▶ _WORK REQUIRED_:
Copy out exactly the stretch of the listing below that begins at the line containing "camera: 40 degrees right, 0 degrees up" and ends at the line containing "(707, 362) = (760, 603): grey", and copy nothing outside it.

▶ _EXTRACTED ENTRIES_:
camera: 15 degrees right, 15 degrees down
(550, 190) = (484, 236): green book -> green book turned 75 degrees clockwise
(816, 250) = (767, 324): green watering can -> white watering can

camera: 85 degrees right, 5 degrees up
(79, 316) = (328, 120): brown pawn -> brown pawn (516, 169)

==

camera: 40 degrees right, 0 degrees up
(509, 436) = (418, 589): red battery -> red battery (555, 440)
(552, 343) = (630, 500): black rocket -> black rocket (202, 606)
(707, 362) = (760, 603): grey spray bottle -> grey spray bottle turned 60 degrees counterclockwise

▶ _EXERCISE RESPONSE_:
camera: 40 degrees right, 0 degrees up
(509, 436) = (418, 589): red battery -> red battery (555, 440)
(552, 343) = (630, 500): black rocket -> black rocket (202, 606)
(707, 362) = (760, 603): grey spray bottle -> grey spray bottle turned 60 degrees counterclockwise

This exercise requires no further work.